THE TASK ->
Beginning with the line that holds "white notebook: 5 -> 7" and ending with the last line below, please copy every line exactly, add nothing, and leave out the pictures.
----
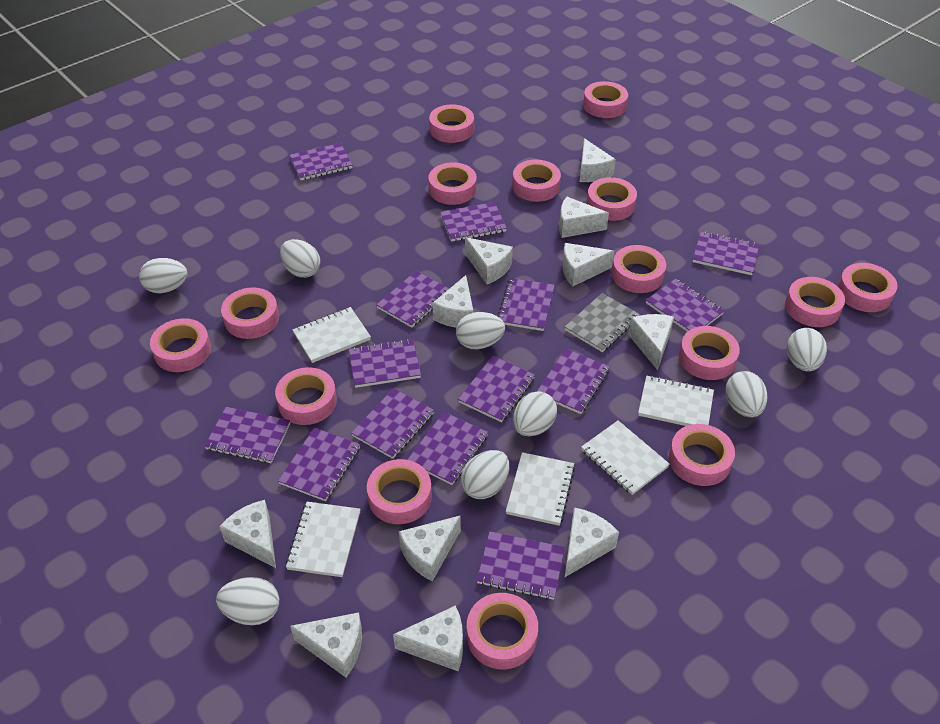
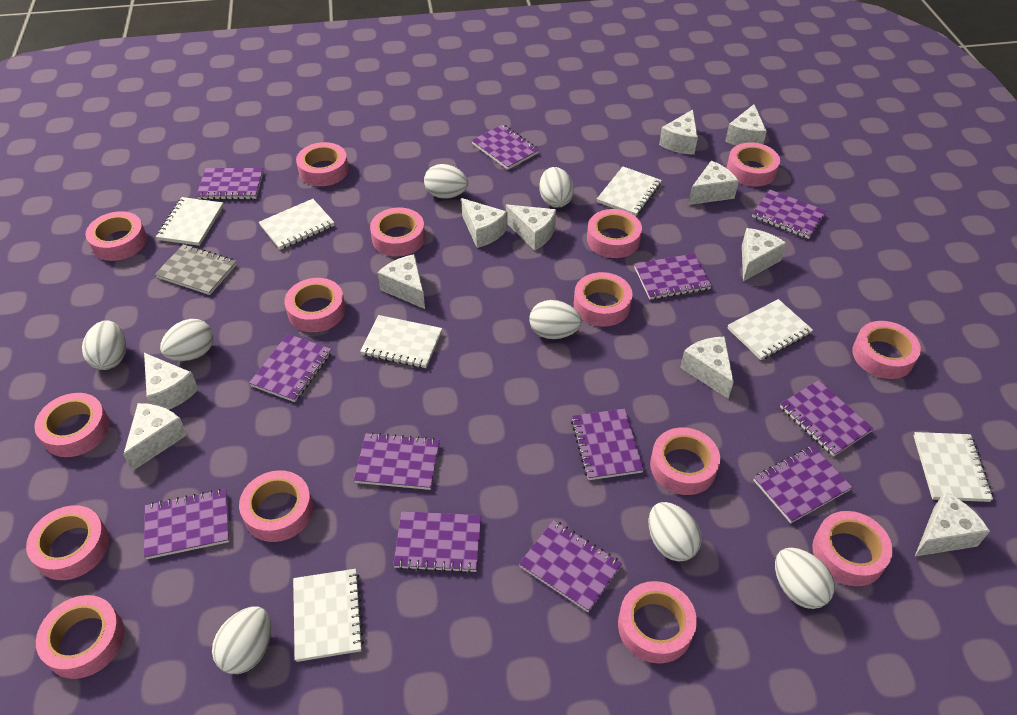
purple notebook: 14 -> 12
white notebook: 5 -> 7

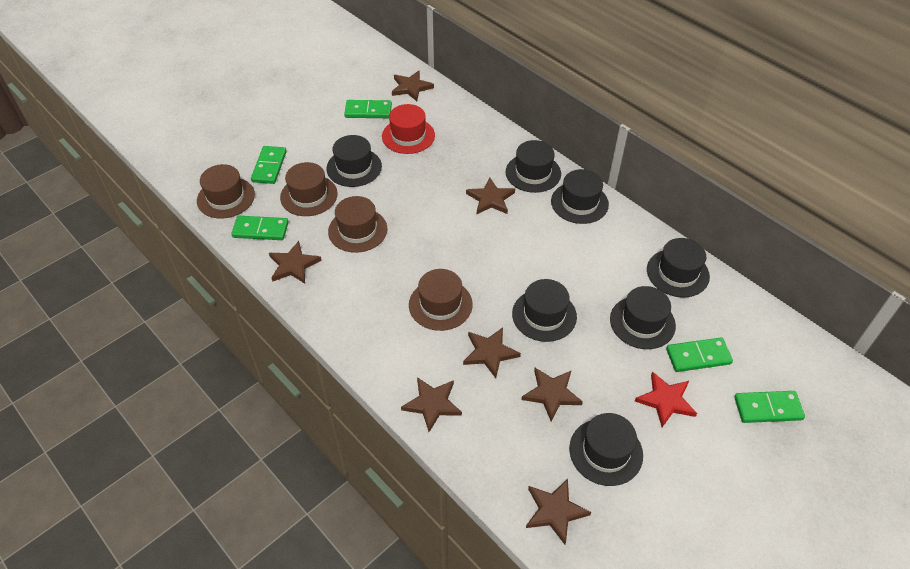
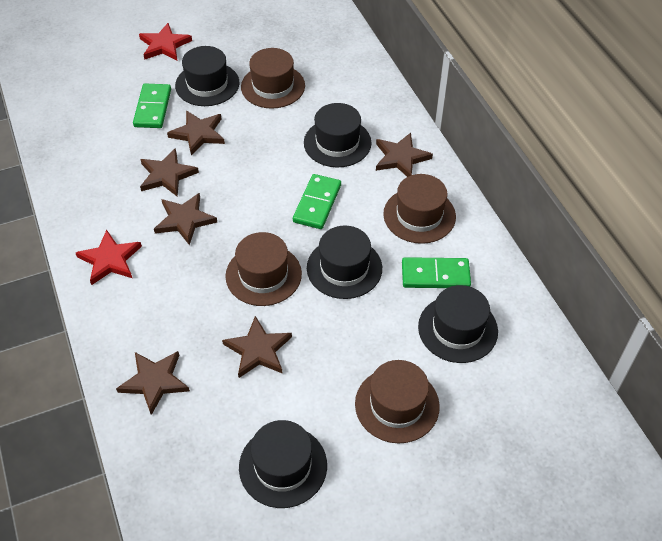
black hat: 7 -> 5
brown star: 7 -> 6
green domino: 5 -> 3
red hat: 1 -> 0
red star: 1 -> 2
----
FINISHED TASK ->
white notebook: 5 -> 7

black hat: 7 -> 5
brown star: 7 -> 6
green domino: 5 -> 3
red hat: 1 -> 0
red star: 1 -> 2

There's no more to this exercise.